### [Questions about scenes in images]
·····

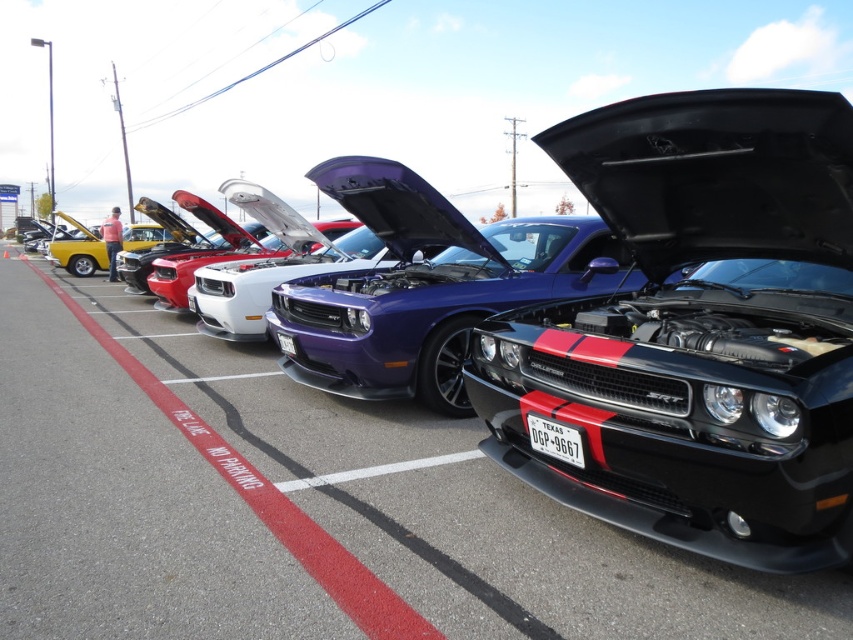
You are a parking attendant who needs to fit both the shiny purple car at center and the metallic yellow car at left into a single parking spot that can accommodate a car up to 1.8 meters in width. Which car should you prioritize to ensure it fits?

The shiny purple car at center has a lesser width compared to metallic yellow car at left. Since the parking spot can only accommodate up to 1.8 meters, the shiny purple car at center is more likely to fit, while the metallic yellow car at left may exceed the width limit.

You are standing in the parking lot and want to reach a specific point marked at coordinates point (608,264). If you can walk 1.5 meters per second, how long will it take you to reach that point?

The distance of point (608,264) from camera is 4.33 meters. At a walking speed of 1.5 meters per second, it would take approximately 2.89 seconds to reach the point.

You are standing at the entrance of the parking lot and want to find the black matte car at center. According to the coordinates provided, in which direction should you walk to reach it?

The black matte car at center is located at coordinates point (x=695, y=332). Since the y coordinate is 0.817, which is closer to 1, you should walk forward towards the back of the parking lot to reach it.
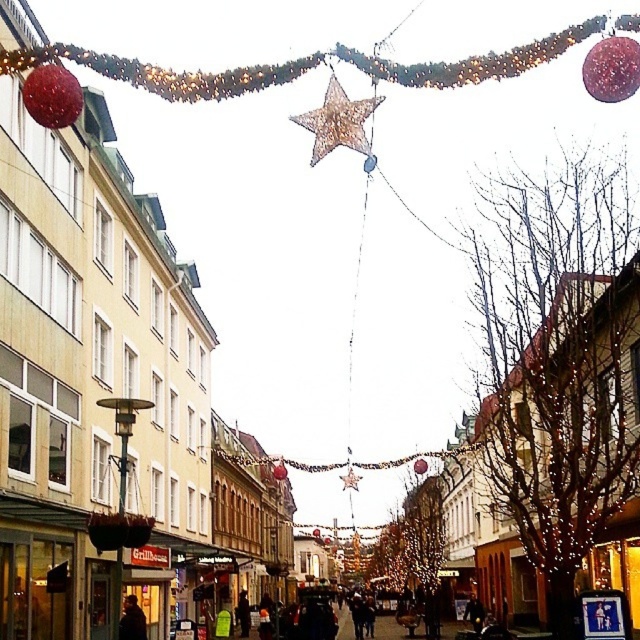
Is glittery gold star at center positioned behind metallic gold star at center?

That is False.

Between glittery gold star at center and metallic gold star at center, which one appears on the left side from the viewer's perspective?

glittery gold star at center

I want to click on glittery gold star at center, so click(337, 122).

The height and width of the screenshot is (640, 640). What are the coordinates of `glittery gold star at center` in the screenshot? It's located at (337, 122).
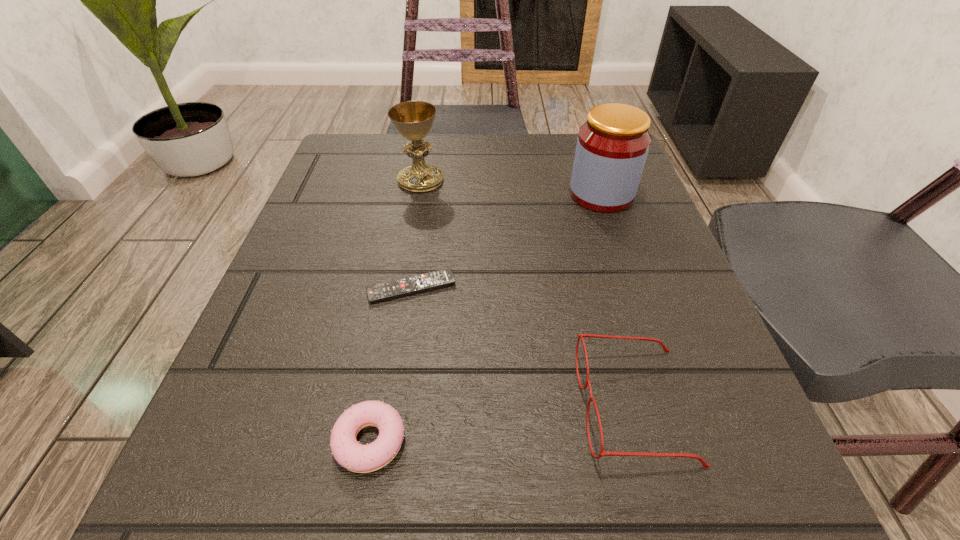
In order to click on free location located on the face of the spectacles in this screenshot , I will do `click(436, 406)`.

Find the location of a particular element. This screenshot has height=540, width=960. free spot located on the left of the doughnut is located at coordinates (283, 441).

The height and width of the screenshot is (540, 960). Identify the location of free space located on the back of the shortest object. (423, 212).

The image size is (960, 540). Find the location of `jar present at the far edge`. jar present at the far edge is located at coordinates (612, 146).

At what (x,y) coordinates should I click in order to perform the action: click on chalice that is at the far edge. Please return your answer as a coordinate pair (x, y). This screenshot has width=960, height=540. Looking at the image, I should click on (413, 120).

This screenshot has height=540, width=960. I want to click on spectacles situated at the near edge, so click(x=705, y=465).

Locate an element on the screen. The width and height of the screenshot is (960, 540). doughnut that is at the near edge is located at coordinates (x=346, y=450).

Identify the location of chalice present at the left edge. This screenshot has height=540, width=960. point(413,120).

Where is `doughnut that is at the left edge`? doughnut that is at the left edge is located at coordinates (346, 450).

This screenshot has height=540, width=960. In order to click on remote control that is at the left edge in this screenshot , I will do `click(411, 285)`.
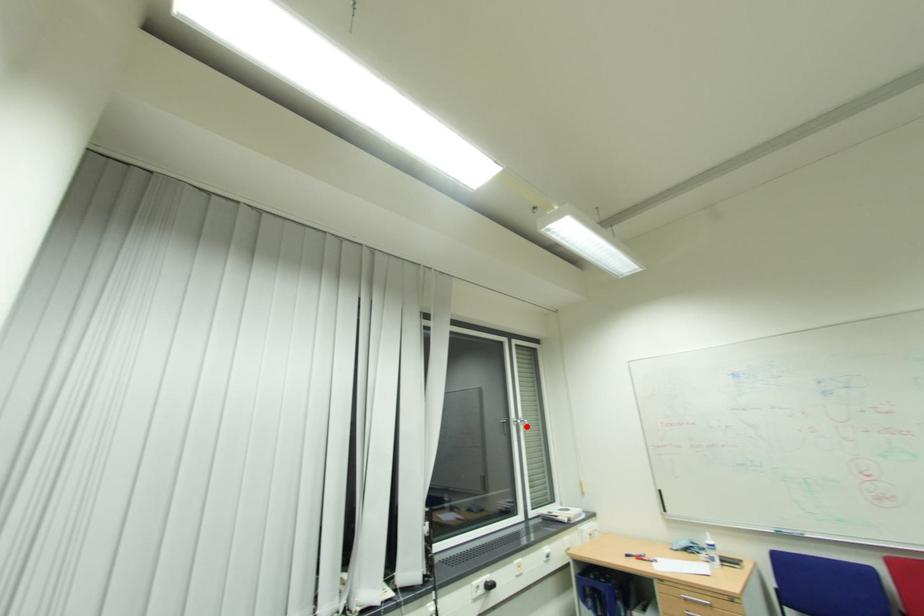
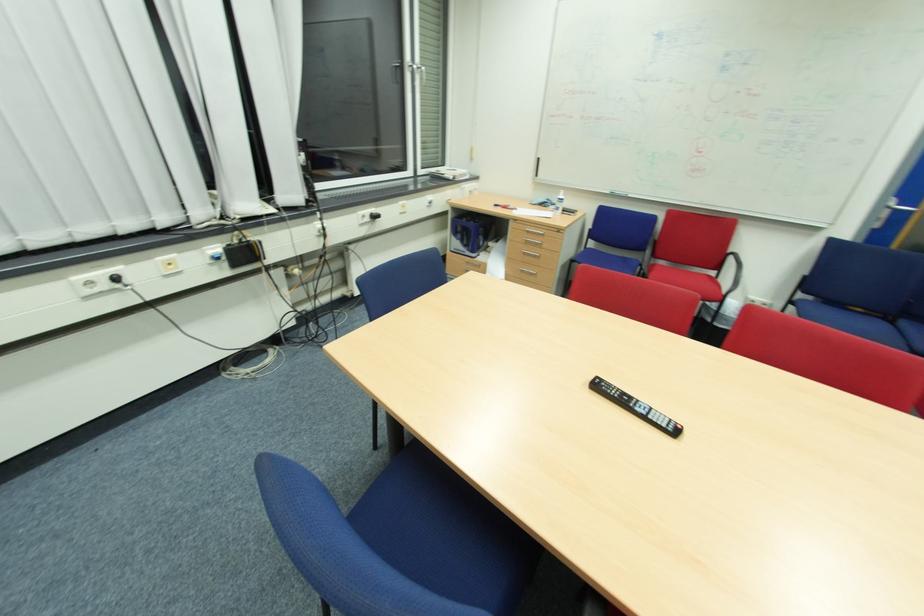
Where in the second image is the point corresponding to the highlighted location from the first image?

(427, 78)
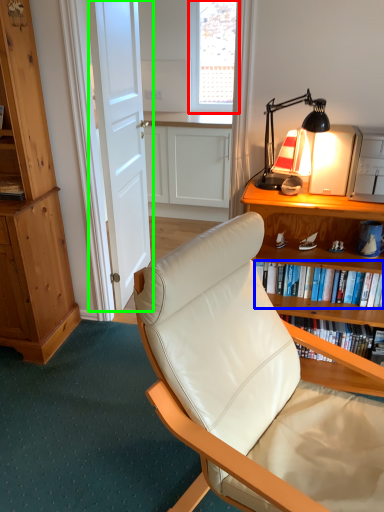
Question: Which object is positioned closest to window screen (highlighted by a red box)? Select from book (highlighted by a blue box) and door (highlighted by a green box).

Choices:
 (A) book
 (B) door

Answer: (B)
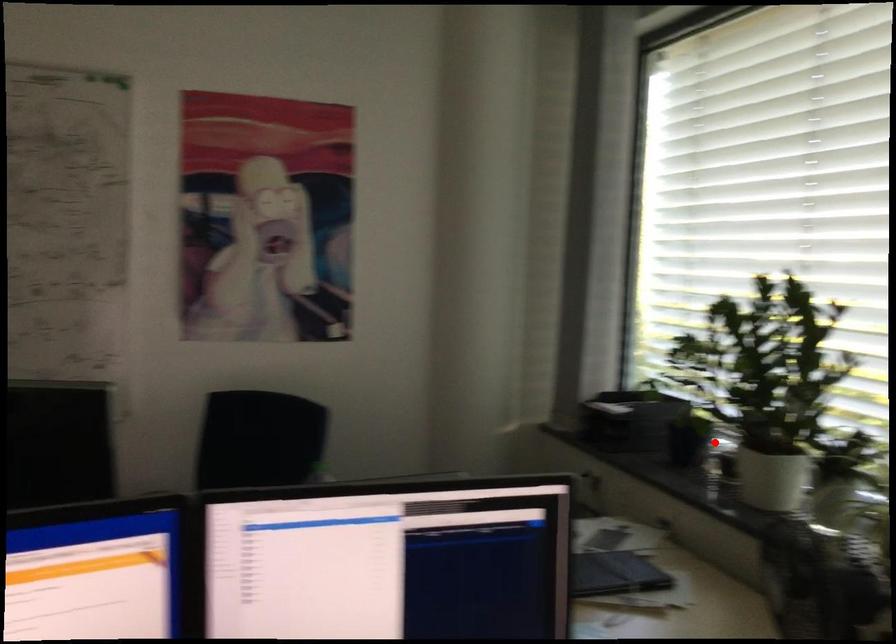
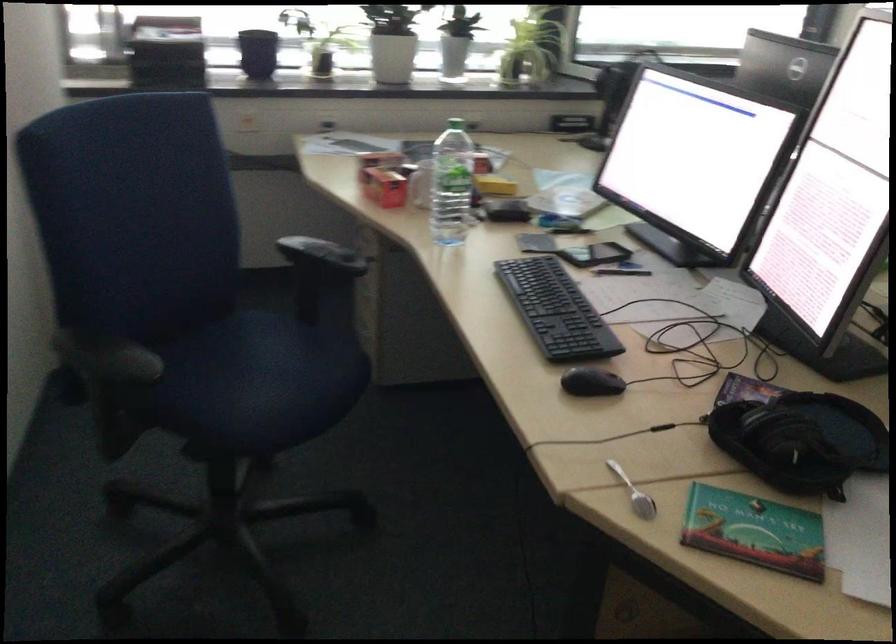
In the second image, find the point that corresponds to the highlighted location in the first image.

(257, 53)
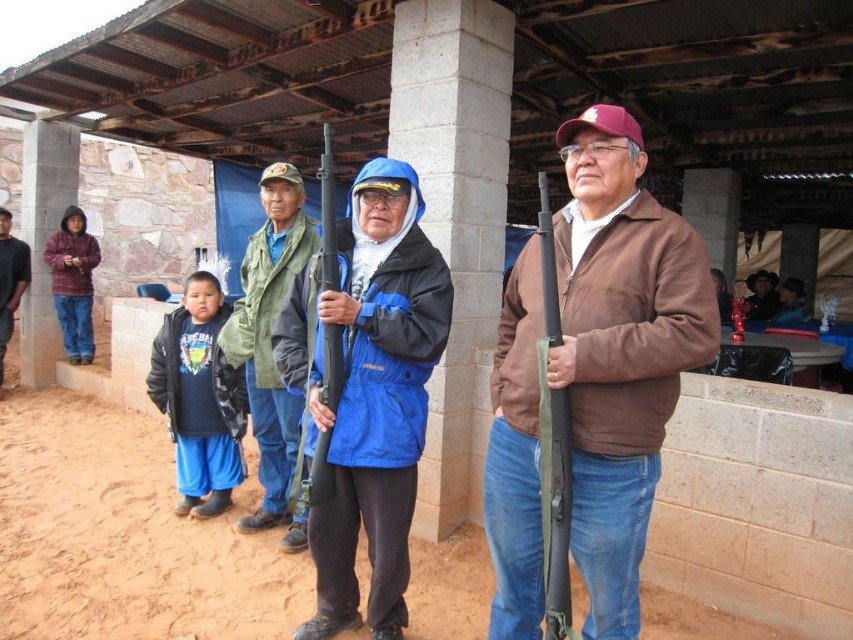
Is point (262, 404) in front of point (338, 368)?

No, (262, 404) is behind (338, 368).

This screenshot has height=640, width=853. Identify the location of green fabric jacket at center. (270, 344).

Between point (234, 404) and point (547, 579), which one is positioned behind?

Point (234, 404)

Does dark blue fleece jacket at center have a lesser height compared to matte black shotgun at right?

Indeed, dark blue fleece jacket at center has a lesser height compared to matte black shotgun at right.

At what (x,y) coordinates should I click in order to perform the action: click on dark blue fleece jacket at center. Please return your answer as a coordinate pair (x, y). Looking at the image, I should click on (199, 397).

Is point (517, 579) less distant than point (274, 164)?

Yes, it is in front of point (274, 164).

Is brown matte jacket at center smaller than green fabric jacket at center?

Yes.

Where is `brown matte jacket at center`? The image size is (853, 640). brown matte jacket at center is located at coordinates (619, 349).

·····

### [Task]
Copy all of the rows above word for word, omitting the pictures.

### [Completed exercise]
You are a parking attendant who needs to fit both the shiny purple car at center and the metallic yellow car at left into a single parking spot that can accommodate a car up to 1.8 meters in width. Which car should you prioritize to ensure it fits?

The shiny purple car at center has a lesser width compared to metallic yellow car at left. Since the parking spot can only accommodate up to 1.8 meters, the shiny purple car at center is more likely to fit, while the metallic yellow car at left may exceed the width limit.

You are standing in the parking lot and want to reach a specific point marked at coordinates point (608,264). If you can walk 1.5 meters per second, how long will it take you to reach that point?

The distance of point (608,264) from camera is 4.33 meters. At a walking speed of 1.5 meters per second, it would take approximately 2.89 seconds to reach the point.

You are standing at the entrance of the parking lot and want to find the black matte car at center. According to the coordinates provided, in which direction should you walk to reach it?

The black matte car at center is located at coordinates point (x=695, y=332). Since the y coordinate is 0.817, which is closer to 1, you should walk forward towards the back of the parking lot to reach it.
Is glittery gold star at center positioned behind metallic gold star at center?

That is False.

Between glittery gold star at center and metallic gold star at center, which one appears on the left side from the viewer's perspective?

glittery gold star at center

I want to click on glittery gold star at center, so click(337, 122).

The height and width of the screenshot is (640, 640). What are the coordinates of `glittery gold star at center` in the screenshot? It's located at (337, 122).
In order to click on free location located on the face of the spectacles in this screenshot , I will do `click(436, 406)`.

Find the location of a particular element. This screenshot has height=540, width=960. free spot located on the left of the doughnut is located at coordinates (283, 441).

The height and width of the screenshot is (540, 960). Identify the location of free space located on the back of the shortest object. (423, 212).

The image size is (960, 540). Find the location of `jar present at the far edge`. jar present at the far edge is located at coordinates (612, 146).

At what (x,y) coordinates should I click in order to perform the action: click on chalice that is at the far edge. Please return your answer as a coordinate pair (x, y). This screenshot has width=960, height=540. Looking at the image, I should click on (413, 120).

This screenshot has height=540, width=960. I want to click on spectacles situated at the near edge, so click(x=705, y=465).

Locate an element on the screen. The width and height of the screenshot is (960, 540). doughnut that is at the near edge is located at coordinates (x=346, y=450).

Identify the location of chalice present at the left edge. This screenshot has height=540, width=960. point(413,120).

Where is `doughnut that is at the left edge`? doughnut that is at the left edge is located at coordinates (346, 450).

This screenshot has height=540, width=960. In order to click on remote control that is at the left edge in this screenshot , I will do `click(411, 285)`.
Where in the second image is the point corresponding to the highlighted location from the first image?

(427, 78)
Question: Which object is positioned closest to window screen (highlighted by a red box)? Select from book (highlighted by a blue box) and door (highlighted by a green box).

Choices:
 (A) book
 (B) door

Answer: (B)
In the second image, find the point that corresponds to the highlighted location in the first image.

(257, 53)
Is point (262, 404) in front of point (338, 368)?

No, (262, 404) is behind (338, 368).

This screenshot has height=640, width=853. Identify the location of green fabric jacket at center. (270, 344).

Between point (234, 404) and point (547, 579), which one is positioned behind?

Point (234, 404)

Does dark blue fleece jacket at center have a lesser height compared to matte black shotgun at right?

Indeed, dark blue fleece jacket at center has a lesser height compared to matte black shotgun at right.

At what (x,y) coordinates should I click in order to perform the action: click on dark blue fleece jacket at center. Please return your answer as a coordinate pair (x, y). Looking at the image, I should click on (199, 397).

Is point (517, 579) less distant than point (274, 164)?

Yes, it is in front of point (274, 164).

Is brown matte jacket at center smaller than green fabric jacket at center?

Yes.

Where is `brown matte jacket at center`? The image size is (853, 640). brown matte jacket at center is located at coordinates (619, 349).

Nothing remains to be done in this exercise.